* [Available data]
>>
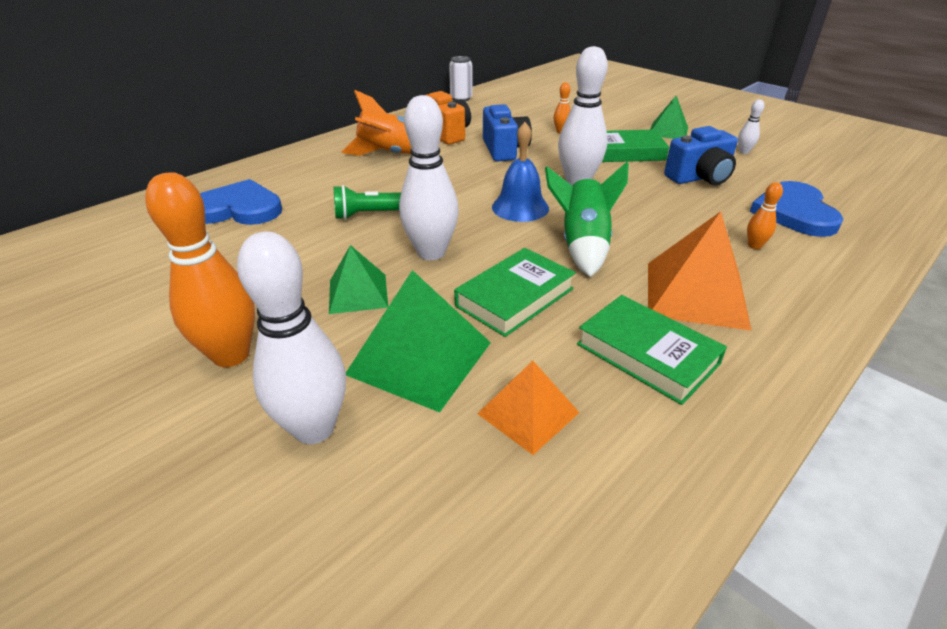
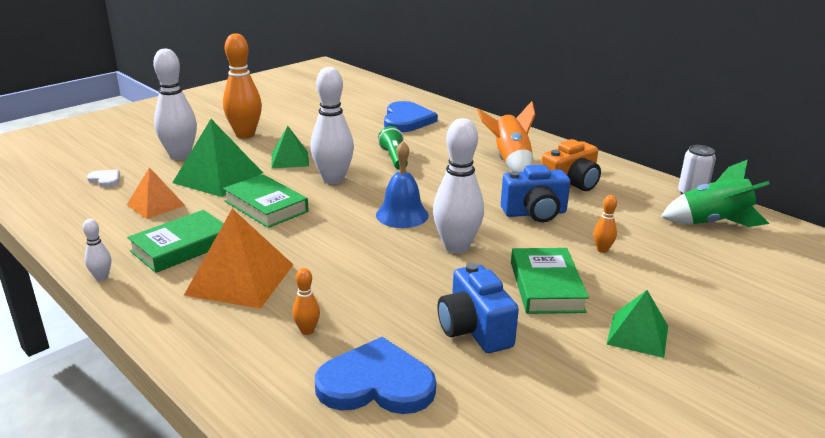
camera: 90 degrees right, 10 degrees down
(424, 528) = (105, 180): none -> white heart
(582, 245) = (329, 238): green rocket -> green rocket (713, 223)
(743, 152) = (574, 392): white bowling pin -> white bowling pin (102, 277)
<<
* [Exercise aim] The lines from the one containing "(582, 245) = (329, 238): green" through the last line of the material above are to be copied exactly, both ends included.

* [Answer section]
(582, 245) = (329, 238): green rocket -> green rocket (713, 223)
(743, 152) = (574, 392): white bowling pin -> white bowling pin (102, 277)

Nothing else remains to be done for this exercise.